Rewrite the rows below with every "white cotton shirt" changed to "white linen shirt" and everything else left as it is, omitting the pictures from your version.

### Input data
-=-=-=-=-

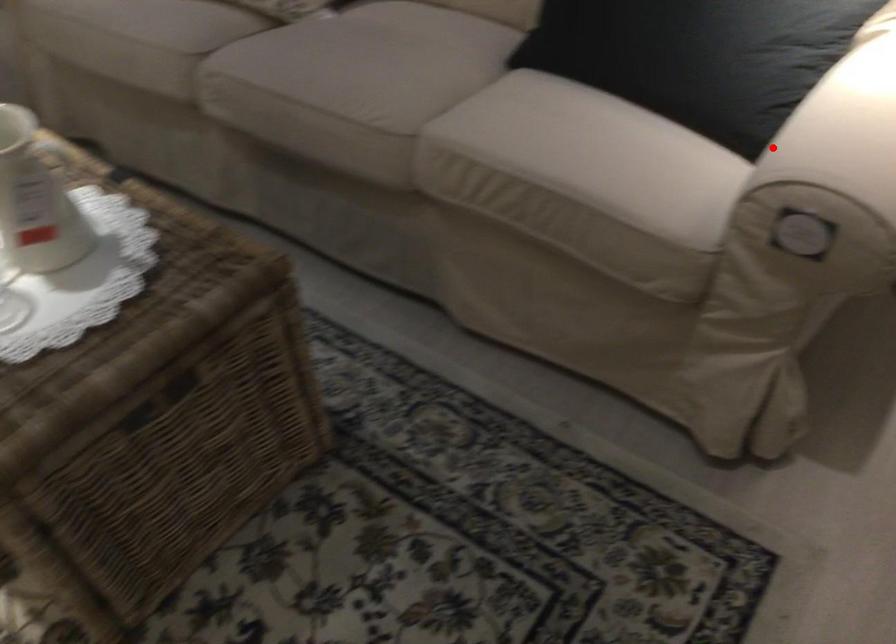
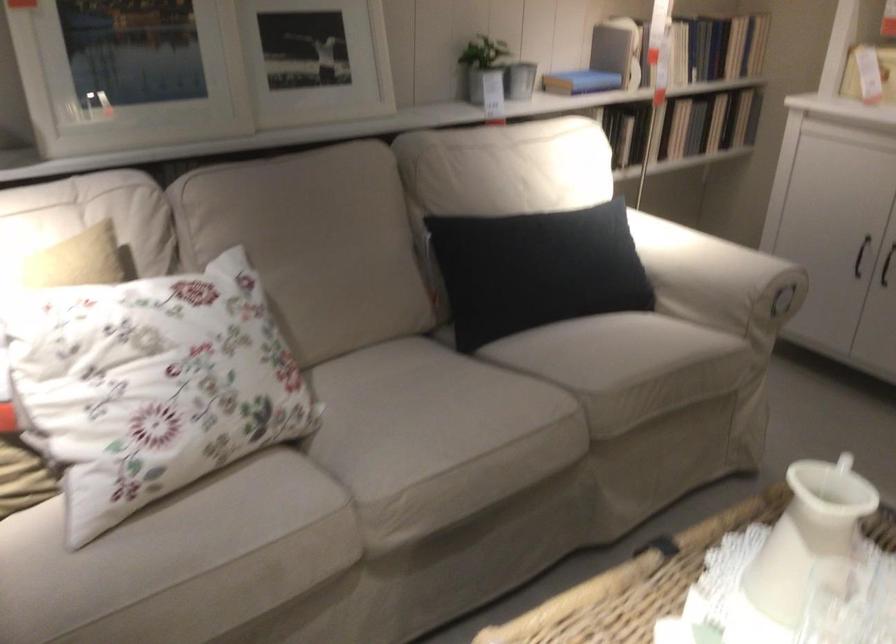
Question: I am providing you with two images of the same scene from different viewpoints. A red point is shown in image1. For the corresponding object point in image2, is it positioned nearer or farther from the camera?

Choices:
 (A) Nearer
 (B) Farther

Answer: (B)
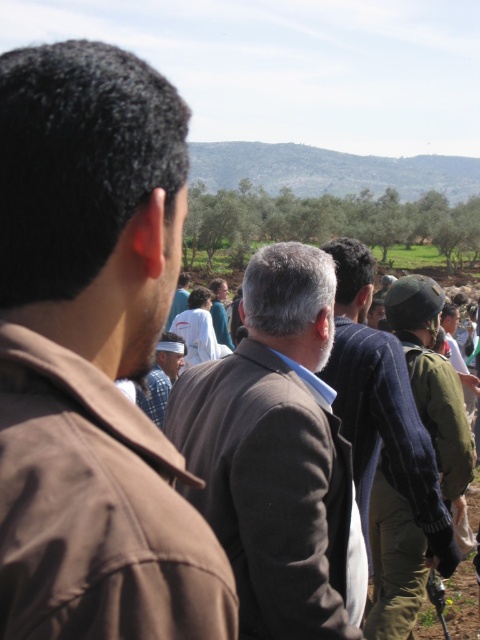
Question: Is brown fabric jacket at left positioned in front of blue plaid shirt at center?

Choices:
 (A) no
 (B) yes

Answer: (B)

Question: Does brown woolen jacket at center have a lesser width compared to white cotton shirt at center?

Choices:
 (A) yes
 (B) no

Answer: (A)

Question: Which point is farther to the camera?

Choices:
 (A) white cotton shirt at center
 (B) green military uniform at right
 (C) blue plaid shirt at center

Answer: (A)

Question: Estimate the real-world distances between objects in this image. Which object is farther from the white cotton shirt at center?

Choices:
 (A) blue plaid shirt at center
 (B) brown woolen jacket at center
 (C) green military uniform at right

Answer: (B)

Question: Considering the real-world distances, which object is closest to the brown fabric jacket at left?

Choices:
 (A) green military uniform at right
 (B) blue plaid shirt at center
 (C) white cotton shirt at center
 (D) brown woolen jacket at center

Answer: (D)

Question: Does brown fabric jacket at left appear under brown woolen jacket at center?

Choices:
 (A) yes
 (B) no

Answer: (B)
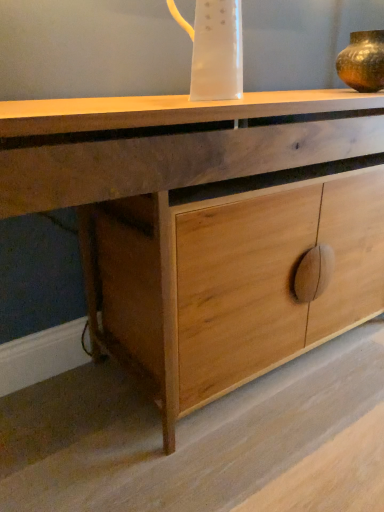
In order to face natural wood cabinet at center, should I rotate leftwards or rightwards?

Turn right approximately 11.369 degrees to face it.

The height and width of the screenshot is (512, 384). Find the location of `natural wood cabinet at center`. natural wood cabinet at center is located at coordinates (172, 172).

In order to face gold metallic vase at upper right, should I rotate leftwards or rightwards?

Turn right approximately 22.987 degrees to face it.

Identify the location of transparent plastic jug at upper center. The image size is (384, 512). (215, 49).

The height and width of the screenshot is (512, 384). What do you see at coordinates (215, 49) in the screenshot?
I see `transparent plastic jug at upper center` at bounding box center [215, 49].

Image resolution: width=384 pixels, height=512 pixels. I want to click on natural wood cabinet at center, so click(x=172, y=172).

Between gold metallic vase at upper right and natural wood cabinet at center, which one is positioned behind?

gold metallic vase at upper right.

Between point (355, 56) and point (6, 156), which one is positioned behind?

The point (355, 56) is behind.

Would you consider gold metallic vase at upper right to be distant from natural wood cabinet at center?

No, gold metallic vase at upper right is not far away from natural wood cabinet at center.

Are transparent plastic jug at upper center and gold metallic vase at upper right beside each other?

transparent plastic jug at upper center and gold metallic vase at upper right are not in contact.

From the picture: From the image's perspective, would you say transparent plastic jug at upper center is positioned over gold metallic vase at upper right?

No, from the image's perspective, transparent plastic jug at upper center is not above gold metallic vase at upper right.

Between transparent plastic jug at upper center and gold metallic vase at upper right, which one appears on the right side from the viewer's perspective?

gold metallic vase at upper right is more to the right.

Which object is thinner, natural wood cabinet at center or transparent plastic jug at upper center?

transparent plastic jug at upper center.

Is natural wood cabinet at center to the right of transparent plastic jug at upper center from the viewer's perspective?

Correct, you'll find natural wood cabinet at center to the right of transparent plastic jug at upper center.

Based on the photo, from a real-world perspective, between natural wood cabinet at center and transparent plastic jug at upper center, who is vertically higher?

From a 3D spatial view, transparent plastic jug at upper center is above.

What's the angular difference between natural wood cabinet at center and transparent plastic jug at upper center's facing directions?

The angle between the facing direction of natural wood cabinet at center and the facing direction of transparent plastic jug at upper center is 2.11 degrees.

Is natural wood cabinet at center completely or partially outside of gold metallic vase at upper right?

Indeed, natural wood cabinet at center is completely outside gold metallic vase at upper right.

Is natural wood cabinet at center aimed at gold metallic vase at upper right?

No, natural wood cabinet at center is not aimed at gold metallic vase at upper right.

Can you tell me how much natural wood cabinet at center and gold metallic vase at upper right differ in facing direction?

2.6 degrees.

From the image's perspective, between transparent plastic jug at upper center and natural wood cabinet at center, who is located below?

From the image's view, natural wood cabinet at center is below.

Is natural wood cabinet at center completely or partially inside transparent plastic jug at upper center?

No, natural wood cabinet at center is not a part of transparent plastic jug at upper center.

Based on the photo, who is taller, transparent plastic jug at upper center or natural wood cabinet at center?

Standing taller between the two is natural wood cabinet at center.

Considering the sizes of objects gold metallic vase at upper right and transparent plastic jug at upper center in the image provided, who is bigger, gold metallic vase at upper right or transparent plastic jug at upper center?

gold metallic vase at upper right is bigger.

Considering the positions of objects gold metallic vase at upper right and transparent plastic jug at upper center in the image provided, who is behind, gold metallic vase at upper right or transparent plastic jug at upper center?

gold metallic vase at upper right is more distant.

Can you see gold metallic vase at upper right touching transparent plastic jug at upper center?

No, gold metallic vase at upper right is not making contact with transparent plastic jug at upper center.

Does point (379, 44) appear closer or farther from the camera than point (219, 1)?

Point (379, 44) is positioned farther from the camera compared to point (219, 1).

The height and width of the screenshot is (512, 384). I want to click on chest of drawers that appears on the left of gold metallic vase at upper right, so click(172, 172).

You are a GUI agent. You are given a task and a screenshot of the screen. Output one action in this format:
    pyautogui.click(x=<x>, y=<y>)
    Task: Click on the candle holder below the transparent plastic jug at upper center (from a real-world perspective)
    The image size is (384, 512).
    Given the screenshot: What is the action you would take?
    pyautogui.click(x=363, y=61)

When comparing their distances from natural wood cabinet at center, does gold metallic vase at upper right or transparent plastic jug at upper center seem further?

gold metallic vase at upper right.

Consider the image. Looking at the image, which one is located closer to gold metallic vase at upper right, transparent plastic jug at upper center or natural wood cabinet at center?

transparent plastic jug at upper center is positioned closer to the anchor gold metallic vase at upper right.

Based on the photo, considering their positions, is transparent plastic jug at upper center positioned further to natural wood cabinet at center than gold metallic vase at upper right?

gold metallic vase at upper right is further to natural wood cabinet at center.

From the image, which object appears to be farther from transparent plastic jug at upper center, gold metallic vase at upper right or natural wood cabinet at center?

gold metallic vase at upper right lies further to transparent plastic jug at upper center than the other object.

From the image, which object appears to be farther from transparent plastic jug at upper center, natural wood cabinet at center or gold metallic vase at upper right?

Based on the image, gold metallic vase at upper right appears to be further to transparent plastic jug at upper center.

Based on their spatial positions, is natural wood cabinet at center or transparent plastic jug at upper center further from gold metallic vase at upper right?

natural wood cabinet at center.

Where is `jug between natural wood cabinet at center and gold metallic vase at upper right in the front-back direction`? jug between natural wood cabinet at center and gold metallic vase at upper right in the front-back direction is located at coordinates (215, 49).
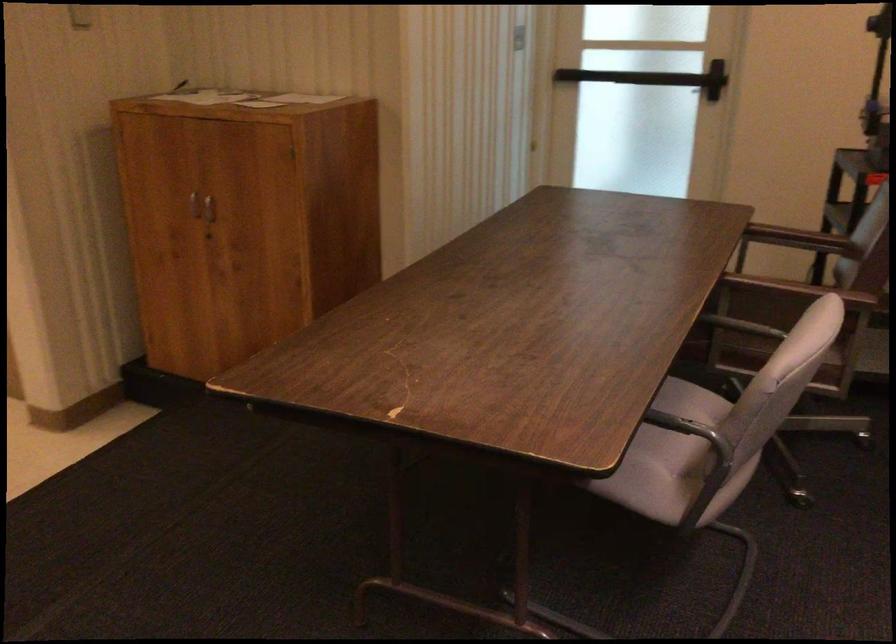
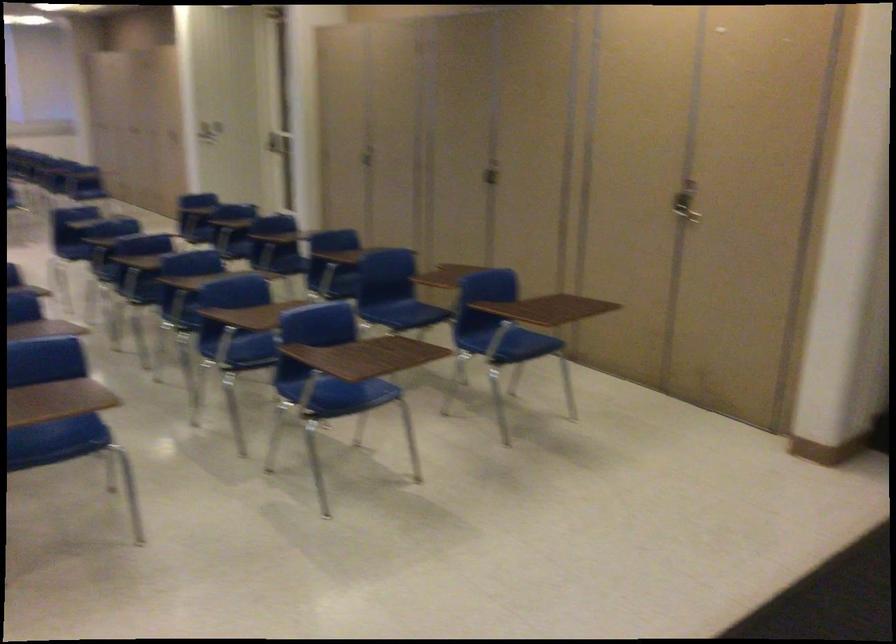
Which direction would the cameraman need to move to produce the second image?

The cameraman walked toward left, backward.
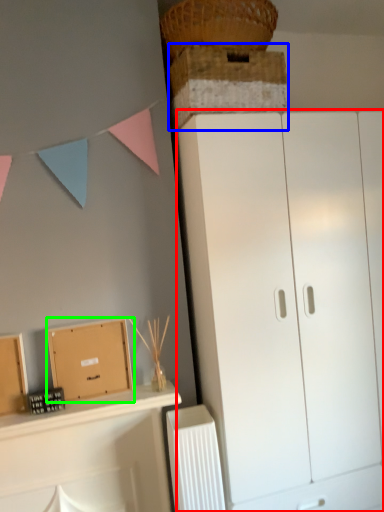
Question: Based on their relative distances, which object is nearer to cupboard (highlighted by a red box)? Choose from cabinetry (highlighted by a blue box) and cardboard box (highlighted by a green box).

Choices:
 (A) cabinetry
 (B) cardboard box

Answer: (A)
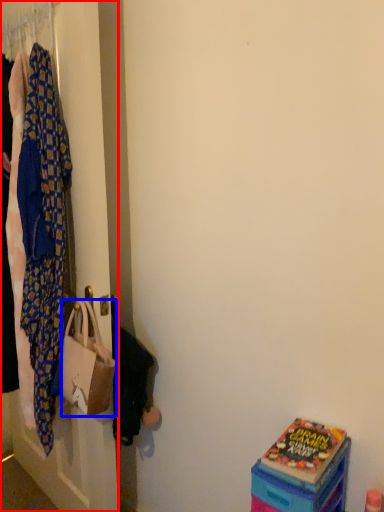
Question: Which point is further to the camera, closet (highlighted by a red box) or handbag (highlighted by a blue box)?

Choices:
 (A) closet
 (B) handbag

Answer: (B)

-=-=-=-=-

### Task solution
Question: I am providing you with two images of the same scene from different viewpoints. A red point is shown in image1. For the corresponding object point in image2, is it positioned nearer or farther from the camera?

Choices:
 (A) Nearer
 (B) Farther

Answer: (B)
Question: Is brown fabric jacket at left positioned in front of blue plaid shirt at center?

Choices:
 (A) no
 (B) yes

Answer: (B)

Question: Does brown woolen jacket at center have a lesser width compared to white linen shirt at center?

Choices:
 (A) yes
 (B) no

Answer: (A)

Question: Which point is farther to the camera?

Choices:
 (A) white linen shirt at center
 (B) green military uniform at right
 (C) blue plaid shirt at center

Answer: (A)

Question: Estimate the real-world distances between objects in this image. Which object is farther from the white linen shirt at center?

Choices:
 (A) blue plaid shirt at center
 (B) brown woolen jacket at center
 (C) green military uniform at right

Answer: (B)

Question: Considering the real-world distances, which object is closest to the brown fabric jacket at left?

Choices:
 (A) green military uniform at right
 (B) blue plaid shirt at center
 (C) white linen shirt at center
 (D) brown woolen jacket at center

Answer: (D)

Question: Does brown fabric jacket at left appear under brown woolen jacket at center?

Choices:
 (A) yes
 (B) no

Answer: (B)
In order to face natural wood cabinet at center, should I rotate leftwards or rightwards?

Turn right approximately 11.369 degrees to face it.

The height and width of the screenshot is (512, 384). Find the location of `natural wood cabinet at center`. natural wood cabinet at center is located at coordinates (172, 172).

In order to face gold metallic vase at upper right, should I rotate leftwards or rightwards?

Turn right approximately 22.987 degrees to face it.

Identify the location of transparent plastic jug at upper center. The image size is (384, 512). (215, 49).

The height and width of the screenshot is (512, 384). What do you see at coordinates (215, 49) in the screenshot?
I see `transparent plastic jug at upper center` at bounding box center [215, 49].

Image resolution: width=384 pixels, height=512 pixels. I want to click on natural wood cabinet at center, so click(x=172, y=172).

Between gold metallic vase at upper right and natural wood cabinet at center, which one is positioned behind?

gold metallic vase at upper right.

Between point (355, 56) and point (6, 156), which one is positioned behind?

The point (355, 56) is behind.

Would you consider gold metallic vase at upper right to be distant from natural wood cabinet at center?

No, gold metallic vase at upper right is not far away from natural wood cabinet at center.

Are transparent plastic jug at upper center and gold metallic vase at upper right beside each other?

transparent plastic jug at upper center and gold metallic vase at upper right are not in contact.

From the picture: From the image's perspective, would you say transparent plastic jug at upper center is positioned over gold metallic vase at upper right?

No, from the image's perspective, transparent plastic jug at upper center is not above gold metallic vase at upper right.

Between transparent plastic jug at upper center and gold metallic vase at upper right, which one appears on the right side from the viewer's perspective?

gold metallic vase at upper right is more to the right.

Which object is thinner, natural wood cabinet at center or transparent plastic jug at upper center?

transparent plastic jug at upper center.

Is natural wood cabinet at center to the right of transparent plastic jug at upper center from the viewer's perspective?

Correct, you'll find natural wood cabinet at center to the right of transparent plastic jug at upper center.

Based on the photo, from a real-world perspective, between natural wood cabinet at center and transparent plastic jug at upper center, who is vertically higher?

From a 3D spatial view, transparent plastic jug at upper center is above.

What's the angular difference between natural wood cabinet at center and transparent plastic jug at upper center's facing directions?

The angle between the facing direction of natural wood cabinet at center and the facing direction of transparent plastic jug at upper center is 2.11 degrees.

Is natural wood cabinet at center completely or partially outside of gold metallic vase at upper right?

Indeed, natural wood cabinet at center is completely outside gold metallic vase at upper right.

Is natural wood cabinet at center aimed at gold metallic vase at upper right?

No, natural wood cabinet at center is not aimed at gold metallic vase at upper right.

Can you tell me how much natural wood cabinet at center and gold metallic vase at upper right differ in facing direction?

2.6 degrees.

From the image's perspective, between transparent plastic jug at upper center and natural wood cabinet at center, who is located below?

From the image's view, natural wood cabinet at center is below.

Is natural wood cabinet at center completely or partially inside transparent plastic jug at upper center?

No, natural wood cabinet at center is not a part of transparent plastic jug at upper center.

Based on the photo, who is taller, transparent plastic jug at upper center or natural wood cabinet at center?

Standing taller between the two is natural wood cabinet at center.

Considering the sizes of objects gold metallic vase at upper right and transparent plastic jug at upper center in the image provided, who is bigger, gold metallic vase at upper right or transparent plastic jug at upper center?

gold metallic vase at upper right is bigger.

Considering the positions of objects gold metallic vase at upper right and transparent plastic jug at upper center in the image provided, who is behind, gold metallic vase at upper right or transparent plastic jug at upper center?

gold metallic vase at upper right is more distant.

Can you see gold metallic vase at upper right touching transparent plastic jug at upper center?

No, gold metallic vase at upper right is not making contact with transparent plastic jug at upper center.

Does point (379, 44) appear closer or farther from the camera than point (219, 1)?

Point (379, 44) is positioned farther from the camera compared to point (219, 1).

The height and width of the screenshot is (512, 384). I want to click on chest of drawers that appears on the left of gold metallic vase at upper right, so click(172, 172).

You are a GUI agent. You are given a task and a screenshot of the screen. Output one action in this format:
    pyautogui.click(x=<x>, y=<y>)
    Task: Click on the candle holder below the transparent plastic jug at upper center (from a real-world perspective)
    The image size is (384, 512).
    Given the screenshot: What is the action you would take?
    pyautogui.click(x=363, y=61)

When comparing their distances from natural wood cabinet at center, does gold metallic vase at upper right or transparent plastic jug at upper center seem further?

gold metallic vase at upper right.

Consider the image. Looking at the image, which one is located closer to gold metallic vase at upper right, transparent plastic jug at upper center or natural wood cabinet at center?

transparent plastic jug at upper center is positioned closer to the anchor gold metallic vase at upper right.

Based on the photo, considering their positions, is transparent plastic jug at upper center positioned further to natural wood cabinet at center than gold metallic vase at upper right?

gold metallic vase at upper right is further to natural wood cabinet at center.

From the image, which object appears to be farther from transparent plastic jug at upper center, gold metallic vase at upper right or natural wood cabinet at center?

gold metallic vase at upper right lies further to transparent plastic jug at upper center than the other object.

From the image, which object appears to be farther from transparent plastic jug at upper center, natural wood cabinet at center or gold metallic vase at upper right?

Based on the image, gold metallic vase at upper right appears to be further to transparent plastic jug at upper center.

Based on their spatial positions, is natural wood cabinet at center or transparent plastic jug at upper center further from gold metallic vase at upper right?

natural wood cabinet at center.

Where is `jug between natural wood cabinet at center and gold metallic vase at upper right in the front-back direction`? jug between natural wood cabinet at center and gold metallic vase at upper right in the front-back direction is located at coordinates (215, 49).
Which direction would the cameraman need to move to produce the second image?

The cameraman walked toward left, backward.
Question: Based on their relative distances, which object is nearer to cupboard (highlighted by a red box)? Choose from cabinetry (highlighted by a blue box) and cardboard box (highlighted by a green box).

Choices:
 (A) cabinetry
 (B) cardboard box

Answer: (A)
Question: Which point is further to the camera, closet (highlighted by a red box) or handbag (highlighted by a blue box)?

Choices:
 (A) closet
 (B) handbag

Answer: (B)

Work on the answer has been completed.